The data:
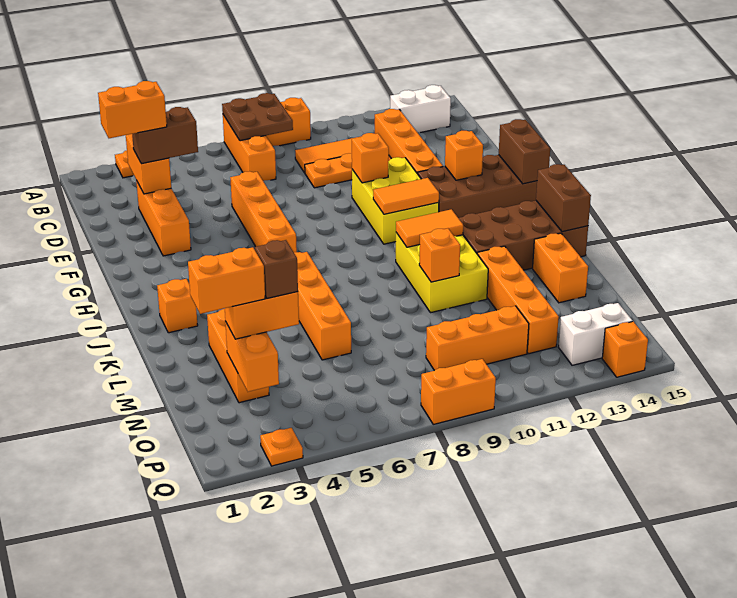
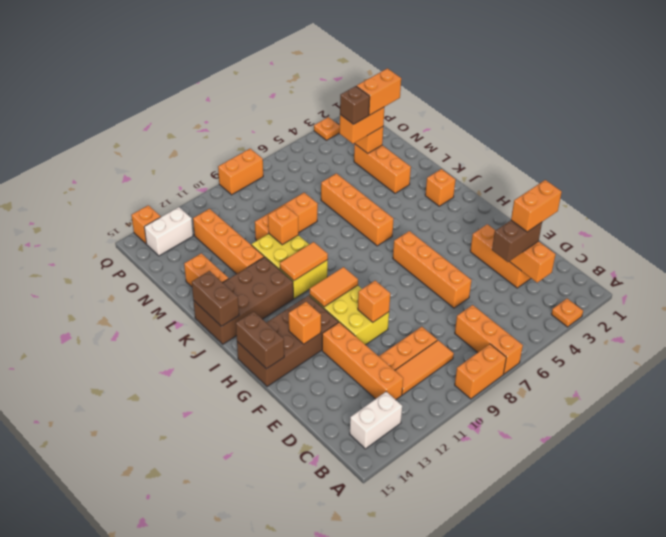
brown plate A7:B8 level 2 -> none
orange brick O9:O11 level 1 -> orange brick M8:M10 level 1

...

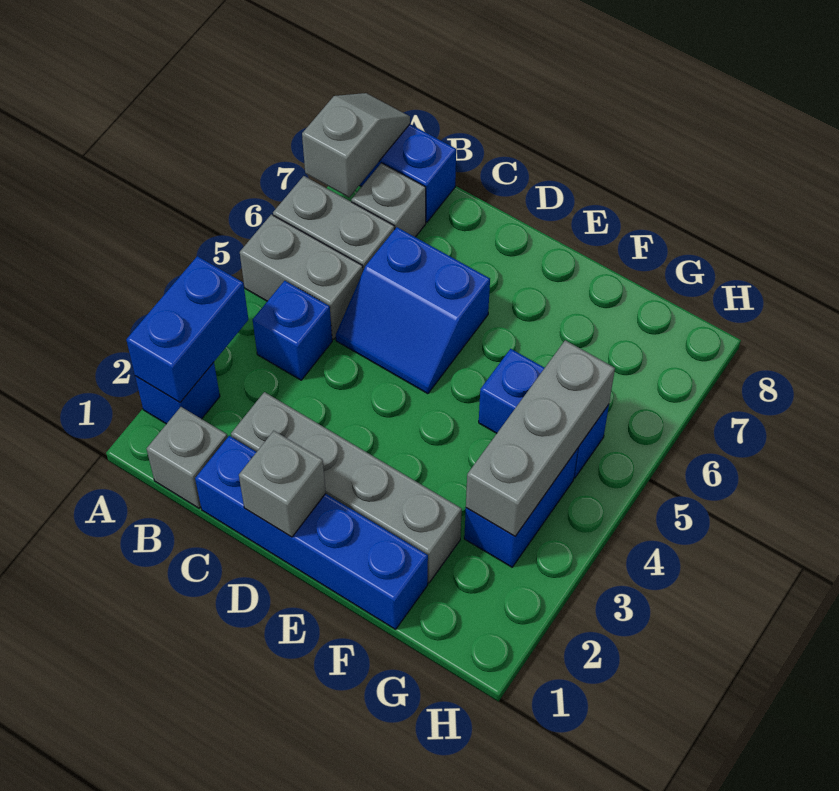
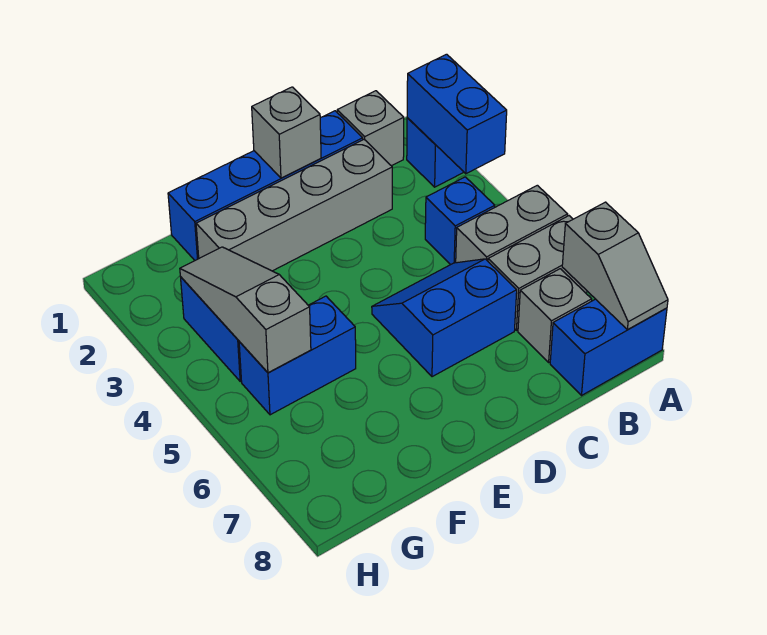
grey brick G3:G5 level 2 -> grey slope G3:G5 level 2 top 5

Work required: Scan the entries above for the string "brick" and copy each line containing it.

Answer for the task:
orange brick O9:O11 level 1 -> orange brick M8:M10 level 1
grey brick G3:G5 level 2 -> grey slope G3:G5 level 2 top 5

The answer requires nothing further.